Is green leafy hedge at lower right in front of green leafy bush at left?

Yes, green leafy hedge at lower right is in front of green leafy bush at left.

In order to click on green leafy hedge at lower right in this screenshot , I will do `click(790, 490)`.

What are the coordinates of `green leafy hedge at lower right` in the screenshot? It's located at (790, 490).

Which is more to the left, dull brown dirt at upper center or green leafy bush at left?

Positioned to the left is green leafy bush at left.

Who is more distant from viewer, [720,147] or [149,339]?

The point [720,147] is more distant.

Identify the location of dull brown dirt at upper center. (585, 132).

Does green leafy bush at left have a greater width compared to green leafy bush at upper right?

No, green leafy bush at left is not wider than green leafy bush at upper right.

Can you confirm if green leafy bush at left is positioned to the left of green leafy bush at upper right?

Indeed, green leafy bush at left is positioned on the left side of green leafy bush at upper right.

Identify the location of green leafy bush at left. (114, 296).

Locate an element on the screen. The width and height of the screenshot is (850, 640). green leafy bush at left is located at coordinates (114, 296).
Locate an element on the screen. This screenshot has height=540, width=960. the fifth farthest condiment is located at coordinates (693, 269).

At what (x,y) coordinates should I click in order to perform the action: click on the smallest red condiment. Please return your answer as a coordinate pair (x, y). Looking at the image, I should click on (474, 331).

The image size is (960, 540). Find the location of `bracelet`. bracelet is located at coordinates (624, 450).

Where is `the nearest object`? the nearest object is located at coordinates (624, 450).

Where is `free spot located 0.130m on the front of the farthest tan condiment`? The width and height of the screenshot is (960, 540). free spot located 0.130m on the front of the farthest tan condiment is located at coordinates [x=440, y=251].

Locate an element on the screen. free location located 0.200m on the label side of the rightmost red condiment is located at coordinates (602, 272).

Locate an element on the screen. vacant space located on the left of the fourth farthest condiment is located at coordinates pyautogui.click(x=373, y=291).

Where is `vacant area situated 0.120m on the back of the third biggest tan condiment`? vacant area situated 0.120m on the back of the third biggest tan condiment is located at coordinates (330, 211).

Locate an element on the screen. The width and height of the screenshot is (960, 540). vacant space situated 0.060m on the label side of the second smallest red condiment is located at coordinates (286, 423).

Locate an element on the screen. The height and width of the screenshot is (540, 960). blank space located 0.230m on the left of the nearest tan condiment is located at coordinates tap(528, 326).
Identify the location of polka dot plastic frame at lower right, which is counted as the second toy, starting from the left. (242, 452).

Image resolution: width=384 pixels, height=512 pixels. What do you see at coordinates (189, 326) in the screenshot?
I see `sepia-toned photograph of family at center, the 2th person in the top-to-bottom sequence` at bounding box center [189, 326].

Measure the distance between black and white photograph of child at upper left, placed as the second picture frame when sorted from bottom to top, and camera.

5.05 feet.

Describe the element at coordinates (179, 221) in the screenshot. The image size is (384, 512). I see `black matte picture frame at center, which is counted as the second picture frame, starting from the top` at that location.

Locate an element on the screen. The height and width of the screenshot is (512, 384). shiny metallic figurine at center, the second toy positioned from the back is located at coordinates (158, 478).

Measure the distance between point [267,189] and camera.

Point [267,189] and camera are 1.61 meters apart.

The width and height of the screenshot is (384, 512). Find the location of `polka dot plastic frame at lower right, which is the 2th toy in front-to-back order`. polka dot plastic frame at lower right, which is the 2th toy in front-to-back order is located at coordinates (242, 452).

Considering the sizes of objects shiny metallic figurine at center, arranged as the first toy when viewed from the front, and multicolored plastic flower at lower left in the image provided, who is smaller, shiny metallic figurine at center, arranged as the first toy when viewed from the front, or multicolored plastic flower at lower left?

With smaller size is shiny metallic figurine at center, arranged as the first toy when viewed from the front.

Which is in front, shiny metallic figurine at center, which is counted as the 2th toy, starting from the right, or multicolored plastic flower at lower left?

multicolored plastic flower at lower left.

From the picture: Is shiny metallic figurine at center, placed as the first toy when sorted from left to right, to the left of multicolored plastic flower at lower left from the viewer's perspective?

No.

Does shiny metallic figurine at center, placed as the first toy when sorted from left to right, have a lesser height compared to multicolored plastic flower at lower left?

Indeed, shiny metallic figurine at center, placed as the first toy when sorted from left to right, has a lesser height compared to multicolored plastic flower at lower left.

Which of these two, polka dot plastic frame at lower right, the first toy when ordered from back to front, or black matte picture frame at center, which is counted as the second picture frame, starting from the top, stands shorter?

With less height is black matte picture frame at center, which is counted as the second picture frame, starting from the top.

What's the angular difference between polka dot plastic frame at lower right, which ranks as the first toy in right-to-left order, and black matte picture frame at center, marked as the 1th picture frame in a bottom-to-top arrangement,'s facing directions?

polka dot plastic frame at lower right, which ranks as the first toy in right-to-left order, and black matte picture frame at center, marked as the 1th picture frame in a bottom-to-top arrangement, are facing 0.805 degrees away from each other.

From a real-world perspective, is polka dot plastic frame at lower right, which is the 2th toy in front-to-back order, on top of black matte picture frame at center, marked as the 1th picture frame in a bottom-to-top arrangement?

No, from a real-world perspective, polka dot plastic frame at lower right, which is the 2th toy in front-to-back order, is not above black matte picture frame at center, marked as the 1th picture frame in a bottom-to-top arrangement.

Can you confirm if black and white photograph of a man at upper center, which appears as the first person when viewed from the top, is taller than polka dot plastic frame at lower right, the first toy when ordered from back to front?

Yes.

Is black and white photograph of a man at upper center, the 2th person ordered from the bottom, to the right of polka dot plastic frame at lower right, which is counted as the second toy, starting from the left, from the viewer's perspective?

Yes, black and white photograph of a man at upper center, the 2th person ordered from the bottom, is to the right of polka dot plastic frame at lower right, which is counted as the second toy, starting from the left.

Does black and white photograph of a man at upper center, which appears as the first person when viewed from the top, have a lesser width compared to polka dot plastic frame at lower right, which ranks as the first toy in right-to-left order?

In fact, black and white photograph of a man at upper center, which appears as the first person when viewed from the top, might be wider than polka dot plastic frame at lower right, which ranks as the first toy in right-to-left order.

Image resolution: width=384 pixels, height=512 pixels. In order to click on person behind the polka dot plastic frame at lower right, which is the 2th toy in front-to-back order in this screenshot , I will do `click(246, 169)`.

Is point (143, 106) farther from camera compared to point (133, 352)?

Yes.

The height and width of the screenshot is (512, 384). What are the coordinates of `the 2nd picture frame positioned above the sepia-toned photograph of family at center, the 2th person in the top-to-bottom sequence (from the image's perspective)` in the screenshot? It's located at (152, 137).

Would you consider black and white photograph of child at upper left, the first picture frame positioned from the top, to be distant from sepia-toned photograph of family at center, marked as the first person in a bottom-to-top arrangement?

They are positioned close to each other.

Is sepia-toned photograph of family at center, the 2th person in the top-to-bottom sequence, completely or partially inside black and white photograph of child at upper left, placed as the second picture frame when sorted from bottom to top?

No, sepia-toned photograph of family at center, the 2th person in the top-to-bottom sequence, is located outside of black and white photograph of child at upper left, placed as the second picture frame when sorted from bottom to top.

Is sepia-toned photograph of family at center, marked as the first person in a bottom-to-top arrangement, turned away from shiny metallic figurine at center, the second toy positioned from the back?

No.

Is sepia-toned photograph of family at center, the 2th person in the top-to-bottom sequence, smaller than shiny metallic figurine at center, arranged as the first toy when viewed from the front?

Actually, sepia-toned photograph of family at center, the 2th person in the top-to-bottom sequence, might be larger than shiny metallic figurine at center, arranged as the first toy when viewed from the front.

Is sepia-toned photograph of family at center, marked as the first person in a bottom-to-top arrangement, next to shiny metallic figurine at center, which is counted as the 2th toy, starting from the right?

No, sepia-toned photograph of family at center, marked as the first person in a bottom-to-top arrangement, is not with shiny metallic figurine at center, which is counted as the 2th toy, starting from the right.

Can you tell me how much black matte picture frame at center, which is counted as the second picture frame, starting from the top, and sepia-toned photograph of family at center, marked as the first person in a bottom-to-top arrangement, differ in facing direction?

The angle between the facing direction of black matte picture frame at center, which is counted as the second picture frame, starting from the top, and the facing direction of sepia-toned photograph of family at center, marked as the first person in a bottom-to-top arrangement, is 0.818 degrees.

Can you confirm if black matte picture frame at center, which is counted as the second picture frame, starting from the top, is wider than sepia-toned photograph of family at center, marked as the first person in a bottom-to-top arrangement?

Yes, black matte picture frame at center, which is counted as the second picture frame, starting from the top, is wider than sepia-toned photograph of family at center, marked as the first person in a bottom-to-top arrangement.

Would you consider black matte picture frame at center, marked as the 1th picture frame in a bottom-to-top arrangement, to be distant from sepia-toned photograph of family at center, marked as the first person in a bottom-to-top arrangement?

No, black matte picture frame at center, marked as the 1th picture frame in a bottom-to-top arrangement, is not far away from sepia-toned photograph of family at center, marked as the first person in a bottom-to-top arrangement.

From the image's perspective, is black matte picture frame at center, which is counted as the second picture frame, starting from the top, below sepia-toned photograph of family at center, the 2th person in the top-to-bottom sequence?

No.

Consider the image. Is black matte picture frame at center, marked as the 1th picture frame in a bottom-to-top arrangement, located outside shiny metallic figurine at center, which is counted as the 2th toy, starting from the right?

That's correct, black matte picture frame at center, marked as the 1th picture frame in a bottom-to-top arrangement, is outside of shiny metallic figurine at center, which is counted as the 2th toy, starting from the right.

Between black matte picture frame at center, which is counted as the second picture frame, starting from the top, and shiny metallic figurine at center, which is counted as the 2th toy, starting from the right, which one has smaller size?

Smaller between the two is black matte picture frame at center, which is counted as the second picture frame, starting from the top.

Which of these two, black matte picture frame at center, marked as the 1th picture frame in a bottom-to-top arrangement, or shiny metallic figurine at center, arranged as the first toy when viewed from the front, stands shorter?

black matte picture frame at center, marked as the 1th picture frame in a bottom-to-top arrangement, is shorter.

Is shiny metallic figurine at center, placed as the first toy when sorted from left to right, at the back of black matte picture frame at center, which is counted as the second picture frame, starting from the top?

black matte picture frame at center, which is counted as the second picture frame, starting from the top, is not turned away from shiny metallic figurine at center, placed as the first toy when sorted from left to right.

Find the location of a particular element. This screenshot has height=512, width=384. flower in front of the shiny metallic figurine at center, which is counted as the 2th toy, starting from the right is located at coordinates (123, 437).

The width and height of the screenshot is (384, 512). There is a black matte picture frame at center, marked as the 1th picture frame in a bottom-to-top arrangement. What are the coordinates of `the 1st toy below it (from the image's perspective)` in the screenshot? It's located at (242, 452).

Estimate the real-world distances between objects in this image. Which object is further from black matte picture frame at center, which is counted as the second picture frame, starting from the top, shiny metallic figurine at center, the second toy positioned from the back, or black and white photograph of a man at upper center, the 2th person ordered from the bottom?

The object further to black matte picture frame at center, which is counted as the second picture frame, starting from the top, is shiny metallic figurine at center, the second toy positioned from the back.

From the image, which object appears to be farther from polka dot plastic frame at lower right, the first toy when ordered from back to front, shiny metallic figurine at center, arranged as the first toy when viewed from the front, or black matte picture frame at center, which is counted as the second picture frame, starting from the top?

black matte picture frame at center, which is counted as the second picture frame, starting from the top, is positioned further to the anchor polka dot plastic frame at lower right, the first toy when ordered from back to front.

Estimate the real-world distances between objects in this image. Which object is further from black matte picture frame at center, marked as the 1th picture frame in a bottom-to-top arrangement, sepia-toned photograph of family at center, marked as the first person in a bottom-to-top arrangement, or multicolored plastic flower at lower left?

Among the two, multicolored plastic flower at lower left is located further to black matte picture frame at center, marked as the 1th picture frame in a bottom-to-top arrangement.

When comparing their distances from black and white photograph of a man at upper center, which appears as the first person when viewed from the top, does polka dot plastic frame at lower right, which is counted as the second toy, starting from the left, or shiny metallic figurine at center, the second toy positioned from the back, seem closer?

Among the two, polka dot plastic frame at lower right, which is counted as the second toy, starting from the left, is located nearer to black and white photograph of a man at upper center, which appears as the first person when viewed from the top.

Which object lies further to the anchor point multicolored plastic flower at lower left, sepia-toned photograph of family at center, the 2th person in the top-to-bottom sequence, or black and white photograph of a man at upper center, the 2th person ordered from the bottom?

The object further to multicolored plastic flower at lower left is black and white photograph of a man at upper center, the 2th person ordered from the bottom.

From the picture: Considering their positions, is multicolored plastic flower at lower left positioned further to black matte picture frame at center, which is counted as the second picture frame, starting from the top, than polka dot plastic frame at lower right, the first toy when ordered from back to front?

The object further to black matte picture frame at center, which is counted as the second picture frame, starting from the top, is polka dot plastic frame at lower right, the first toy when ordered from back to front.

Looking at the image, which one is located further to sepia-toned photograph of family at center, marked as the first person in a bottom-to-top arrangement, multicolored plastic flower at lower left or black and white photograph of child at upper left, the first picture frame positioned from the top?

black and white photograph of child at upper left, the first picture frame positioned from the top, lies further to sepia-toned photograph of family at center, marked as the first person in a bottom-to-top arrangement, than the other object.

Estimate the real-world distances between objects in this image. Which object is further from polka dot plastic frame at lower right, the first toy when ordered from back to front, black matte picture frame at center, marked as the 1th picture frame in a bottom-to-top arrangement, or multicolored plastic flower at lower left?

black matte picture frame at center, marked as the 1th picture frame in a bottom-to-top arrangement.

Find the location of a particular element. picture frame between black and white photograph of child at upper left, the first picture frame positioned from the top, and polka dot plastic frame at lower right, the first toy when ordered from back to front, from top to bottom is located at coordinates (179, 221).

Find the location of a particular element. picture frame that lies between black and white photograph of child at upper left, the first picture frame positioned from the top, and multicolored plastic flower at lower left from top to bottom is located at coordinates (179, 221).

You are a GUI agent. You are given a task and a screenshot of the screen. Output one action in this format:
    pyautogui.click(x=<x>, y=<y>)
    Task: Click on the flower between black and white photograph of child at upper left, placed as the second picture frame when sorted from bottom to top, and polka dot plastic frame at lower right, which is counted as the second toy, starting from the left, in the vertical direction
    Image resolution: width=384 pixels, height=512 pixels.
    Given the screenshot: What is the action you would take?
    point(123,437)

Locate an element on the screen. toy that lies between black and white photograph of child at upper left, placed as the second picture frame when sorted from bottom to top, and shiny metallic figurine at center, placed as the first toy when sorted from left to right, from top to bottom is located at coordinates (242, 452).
#####
> **GIVEN INSTRUCTION**: Write out the entries from the line containing "Image resolution: width=384 pixels, height=512 pixels. In" up to and including the line containing "The height and width of the screenshot is (512, 384). What" as a numbered list, leaving out blank lines.

> **EXERCISE OUTPUT**:
1. Image resolution: width=384 pixels, height=512 pixels. In order to click on person behind the polka dot plastic frame at lower right, which is the 2th toy in front-to-back order in this screenshot , I will do `click(246, 169)`.
2. Is point (143, 106) farther from camera compared to point (133, 352)?
3. Yes.
4. The height and width of the screenshot is (512, 384). What are the coordinates of `the 2nd picture frame positioned above the sepia-toned photograph of family at center, the 2th person in the top-to-bottom sequence (from the image's perspective)` in the screenshot? It's located at (152, 137).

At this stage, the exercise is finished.